* [Information supplied]:
## Start

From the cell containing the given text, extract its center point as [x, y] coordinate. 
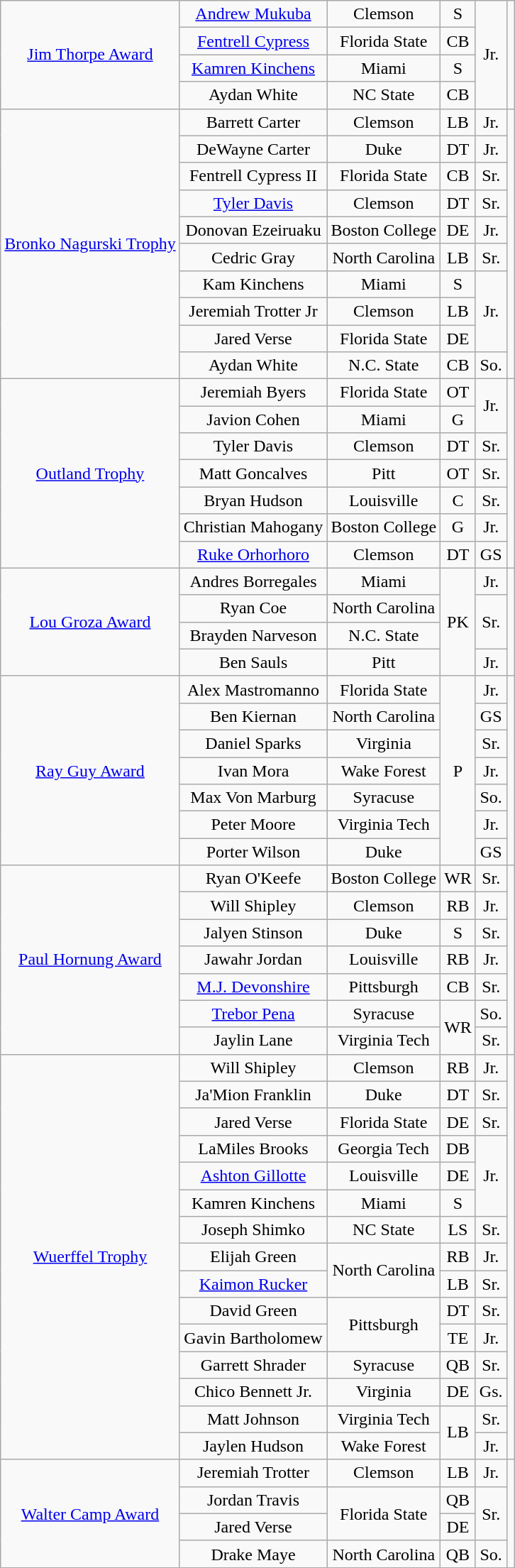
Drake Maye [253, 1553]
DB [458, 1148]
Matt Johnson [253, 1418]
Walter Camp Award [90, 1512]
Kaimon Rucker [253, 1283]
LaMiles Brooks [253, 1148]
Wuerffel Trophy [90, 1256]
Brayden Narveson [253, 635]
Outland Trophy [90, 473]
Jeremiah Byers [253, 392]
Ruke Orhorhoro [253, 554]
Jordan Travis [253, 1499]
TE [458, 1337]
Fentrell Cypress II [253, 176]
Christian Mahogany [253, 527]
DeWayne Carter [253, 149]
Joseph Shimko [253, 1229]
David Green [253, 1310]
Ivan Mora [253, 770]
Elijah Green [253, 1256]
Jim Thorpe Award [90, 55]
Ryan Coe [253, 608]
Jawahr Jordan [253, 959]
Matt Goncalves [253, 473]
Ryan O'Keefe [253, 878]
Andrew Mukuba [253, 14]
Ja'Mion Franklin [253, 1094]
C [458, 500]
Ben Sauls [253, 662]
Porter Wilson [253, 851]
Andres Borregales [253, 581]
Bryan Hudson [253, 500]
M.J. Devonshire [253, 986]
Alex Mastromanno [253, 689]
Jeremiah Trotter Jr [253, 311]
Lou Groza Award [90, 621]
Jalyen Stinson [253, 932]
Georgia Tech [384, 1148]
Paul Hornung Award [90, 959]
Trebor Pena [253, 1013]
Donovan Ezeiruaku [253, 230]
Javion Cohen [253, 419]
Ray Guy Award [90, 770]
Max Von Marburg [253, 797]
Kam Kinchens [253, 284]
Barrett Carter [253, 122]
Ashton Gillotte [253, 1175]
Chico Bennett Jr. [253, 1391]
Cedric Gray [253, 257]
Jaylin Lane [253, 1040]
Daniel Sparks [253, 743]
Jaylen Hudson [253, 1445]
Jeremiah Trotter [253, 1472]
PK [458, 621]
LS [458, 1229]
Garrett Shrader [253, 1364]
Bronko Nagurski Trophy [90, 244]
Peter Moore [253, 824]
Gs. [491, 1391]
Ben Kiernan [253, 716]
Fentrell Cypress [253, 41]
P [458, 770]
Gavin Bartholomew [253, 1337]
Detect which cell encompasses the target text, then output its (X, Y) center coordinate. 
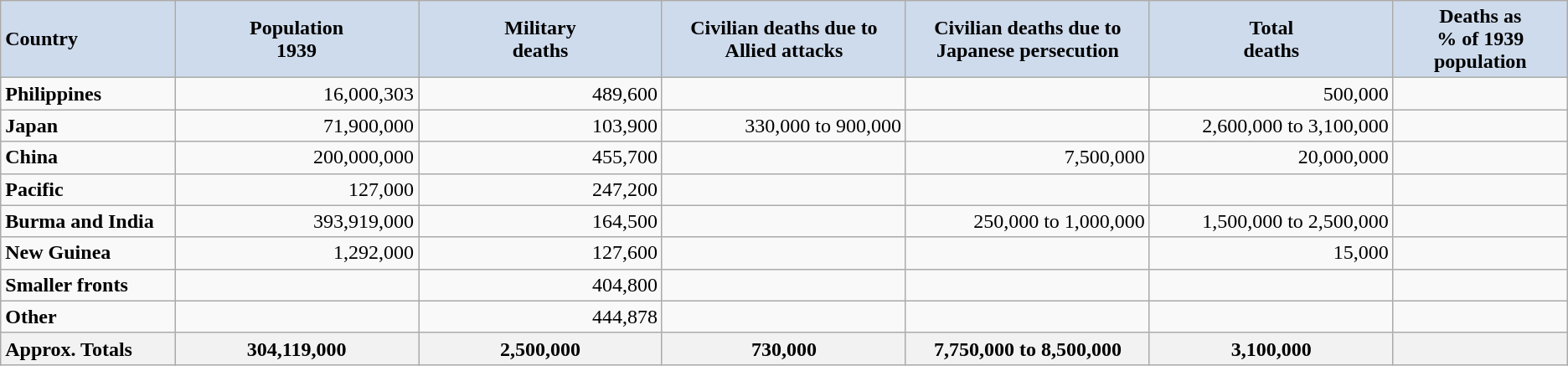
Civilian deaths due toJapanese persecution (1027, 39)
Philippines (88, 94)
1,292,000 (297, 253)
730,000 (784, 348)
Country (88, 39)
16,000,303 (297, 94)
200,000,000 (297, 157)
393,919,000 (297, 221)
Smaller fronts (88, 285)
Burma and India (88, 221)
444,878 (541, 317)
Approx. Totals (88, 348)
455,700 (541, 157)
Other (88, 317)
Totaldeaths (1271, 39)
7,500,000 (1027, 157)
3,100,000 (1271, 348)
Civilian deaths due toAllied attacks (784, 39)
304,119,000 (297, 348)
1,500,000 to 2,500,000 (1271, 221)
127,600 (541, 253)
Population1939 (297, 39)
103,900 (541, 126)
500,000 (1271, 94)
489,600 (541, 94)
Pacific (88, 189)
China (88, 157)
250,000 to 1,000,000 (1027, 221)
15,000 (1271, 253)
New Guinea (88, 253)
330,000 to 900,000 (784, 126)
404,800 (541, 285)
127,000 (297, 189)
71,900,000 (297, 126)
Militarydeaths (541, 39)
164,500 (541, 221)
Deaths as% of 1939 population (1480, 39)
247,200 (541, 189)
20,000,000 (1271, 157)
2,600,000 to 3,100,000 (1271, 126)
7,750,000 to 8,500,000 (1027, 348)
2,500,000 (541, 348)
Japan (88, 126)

## End

Print every line of the records above verbatim, from start to finish, but omit the picture lines.

From the cell containing the given text, extract its center point as [x, y] coordinate. 
Drake Maye [253, 1553]
DB [458, 1148]
Matt Johnson [253, 1418]
Walter Camp Award [90, 1512]
Kaimon Rucker [253, 1283]
LaMiles Brooks [253, 1148]
Wuerffel Trophy [90, 1256]
Brayden Narveson [253, 635]
Outland Trophy [90, 473]
Jeremiah Byers [253, 392]
Ruke Orhorhoro [253, 554]
Jordan Travis [253, 1499]
TE [458, 1337]
Fentrell Cypress II [253, 176]
Christian Mahogany [253, 527]
DeWayne Carter [253, 149]
Joseph Shimko [253, 1229]
David Green [253, 1310]
Ivan Mora [253, 770]
Elijah Green [253, 1256]
Jim Thorpe Award [90, 55]
Ryan Coe [253, 608]
Jawahr Jordan [253, 959]
Matt Goncalves [253, 473]
Ryan O'Keefe [253, 878]
Andrew Mukuba [253, 14]
Ja'Mion Franklin [253, 1094]
C [458, 500]
Ben Sauls [253, 662]
Porter Wilson [253, 851]
Andres Borregales [253, 581]
Bryan Hudson [253, 500]
M.J. Devonshire [253, 986]
Alex Mastromanno [253, 689]
Jeremiah Trotter Jr [253, 311]
Lou Groza Award [90, 621]
Jalyen Stinson [253, 932]
Georgia Tech [384, 1148]
Paul Hornung Award [90, 959]
Trebor Pena [253, 1013]
Donovan Ezeiruaku [253, 230]
Javion Cohen [253, 419]
Ray Guy Award [90, 770]
Max Von Marburg [253, 797]
Kam Kinchens [253, 284]
Barrett Carter [253, 122]
Ashton Gillotte [253, 1175]
Chico Bennett Jr. [253, 1391]
Cedric Gray [253, 257]
Jaylin Lane [253, 1040]
Daniel Sparks [253, 743]
Jaylen Hudson [253, 1445]
Jeremiah Trotter [253, 1472]
PK [458, 621]
LS [458, 1229]
Garrett Shrader [253, 1364]
Bronko Nagurski Trophy [90, 244]
Peter Moore [253, 824]
Gs. [491, 1391]
Ben Kiernan [253, 716]
Fentrell Cypress [253, 41]
P [458, 770]
Gavin Bartholomew [253, 1337]
Detect which cell encompasses the target text, then output its (X, Y) center coordinate. 
Civilian deaths due toJapanese persecution (1027, 39)
Philippines (88, 94)
1,292,000 (297, 253)
730,000 (784, 348)
Country (88, 39)
16,000,303 (297, 94)
200,000,000 (297, 157)
393,919,000 (297, 221)
Smaller fronts (88, 285)
Burma and India (88, 221)
444,878 (541, 317)
Approx. Totals (88, 348)
455,700 (541, 157)
Other (88, 317)
Totaldeaths (1271, 39)
7,500,000 (1027, 157)
3,100,000 (1271, 348)
Civilian deaths due toAllied attacks (784, 39)
304,119,000 (297, 348)
1,500,000 to 2,500,000 (1271, 221)
127,600 (541, 253)
Population1939 (297, 39)
103,900 (541, 126)
500,000 (1271, 94)
489,600 (541, 94)
Pacific (88, 189)
China (88, 157)
250,000 to 1,000,000 (1027, 221)
15,000 (1271, 253)
New Guinea (88, 253)
330,000 to 900,000 (784, 126)
404,800 (541, 285)
127,000 (297, 189)
71,900,000 (297, 126)
Militarydeaths (541, 39)
164,500 (541, 221)
Deaths as% of 1939 population (1480, 39)
247,200 (541, 189)
20,000,000 (1271, 157)
2,600,000 to 3,100,000 (1271, 126)
7,750,000 to 8,500,000 (1027, 348)
2,500,000 (541, 348)
Japan (88, 126)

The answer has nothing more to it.